● Task instructions
Restate word for word the lines in the listing below, starting at the line containing "Holiday Update: [140,569,409,690]" and ending at the line containing "global.js: [794,22,826,63] ->", both included; leave out the rest.

● Excerpted data
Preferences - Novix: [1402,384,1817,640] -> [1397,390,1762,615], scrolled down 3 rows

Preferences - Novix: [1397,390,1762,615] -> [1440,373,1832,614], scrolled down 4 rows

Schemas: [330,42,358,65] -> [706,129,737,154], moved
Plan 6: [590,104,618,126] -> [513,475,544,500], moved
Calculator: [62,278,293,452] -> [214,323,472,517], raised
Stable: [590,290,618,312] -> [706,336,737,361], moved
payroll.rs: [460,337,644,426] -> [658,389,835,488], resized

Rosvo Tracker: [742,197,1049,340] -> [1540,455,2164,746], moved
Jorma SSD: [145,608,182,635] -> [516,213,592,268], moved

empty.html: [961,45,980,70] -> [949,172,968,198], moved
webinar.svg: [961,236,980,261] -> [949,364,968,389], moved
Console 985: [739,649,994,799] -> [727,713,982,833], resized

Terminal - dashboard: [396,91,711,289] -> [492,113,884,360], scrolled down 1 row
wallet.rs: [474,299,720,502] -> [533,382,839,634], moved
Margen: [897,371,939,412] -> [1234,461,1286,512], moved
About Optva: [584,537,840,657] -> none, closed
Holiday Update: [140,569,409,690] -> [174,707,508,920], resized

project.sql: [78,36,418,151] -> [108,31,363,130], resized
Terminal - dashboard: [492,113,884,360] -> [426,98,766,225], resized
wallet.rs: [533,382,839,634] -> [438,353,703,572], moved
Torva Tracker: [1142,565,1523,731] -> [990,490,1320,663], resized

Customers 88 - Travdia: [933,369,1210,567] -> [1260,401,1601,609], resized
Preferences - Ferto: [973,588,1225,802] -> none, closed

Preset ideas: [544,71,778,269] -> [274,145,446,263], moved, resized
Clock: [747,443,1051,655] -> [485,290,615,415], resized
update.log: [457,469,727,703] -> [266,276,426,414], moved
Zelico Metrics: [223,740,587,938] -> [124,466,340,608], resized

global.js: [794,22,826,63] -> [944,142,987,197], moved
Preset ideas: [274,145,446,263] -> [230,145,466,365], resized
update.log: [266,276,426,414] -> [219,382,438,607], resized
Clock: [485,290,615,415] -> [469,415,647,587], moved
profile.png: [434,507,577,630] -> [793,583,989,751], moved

● Answer to this problem
Holiday Update: [140,569,409,690] -> [174,707,508,920], resized

project.sql: [78,36,418,151] -> [108,31,363,130], resized
Terminal - dashboard: [492,113,884,360] -> [426,98,766,225], resized
wallet.rs: [533,382,839,634] -> [438,353,703,572], moved
Torva Tracker: [1142,565,1523,731] -> [990,490,1320,663], resized

Customers 88 - Travdia: [933,369,1210,567] -> [1260,401,1601,609], resized
Preferences - Ferto: [973,588,1225,802] -> none, closed

Preset ideas: [544,71,778,269] -> [274,145,446,263], moved, resized
Clock: [747,443,1051,655] -> [485,290,615,415], resized
update.log: [457,469,727,703] -> [266,276,426,414], moved
Zelico Metrics: [223,740,587,938] -> [124,466,340,608], resized

global.js: [794,22,826,63] -> [944,142,987,197], moved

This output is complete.